== WHAT YOU SHOULD DO ==
Print exactly the lines from the line with "(320, 595) = (385, 229): black" to the last line of the data, please, both included.

== DATA BLOCK ==
■ ■ ■
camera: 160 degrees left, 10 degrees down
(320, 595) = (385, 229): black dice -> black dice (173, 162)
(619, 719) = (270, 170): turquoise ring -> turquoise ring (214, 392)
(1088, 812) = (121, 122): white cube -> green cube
■ ■ ■
== REPLY TO THE EXERCISE ==
(320, 595) = (385, 229): black dice -> black dice (173, 162)
(619, 719) = (270, 170): turquoise ring -> turquoise ring (214, 392)
(1088, 812) = (121, 122): white cube -> green cube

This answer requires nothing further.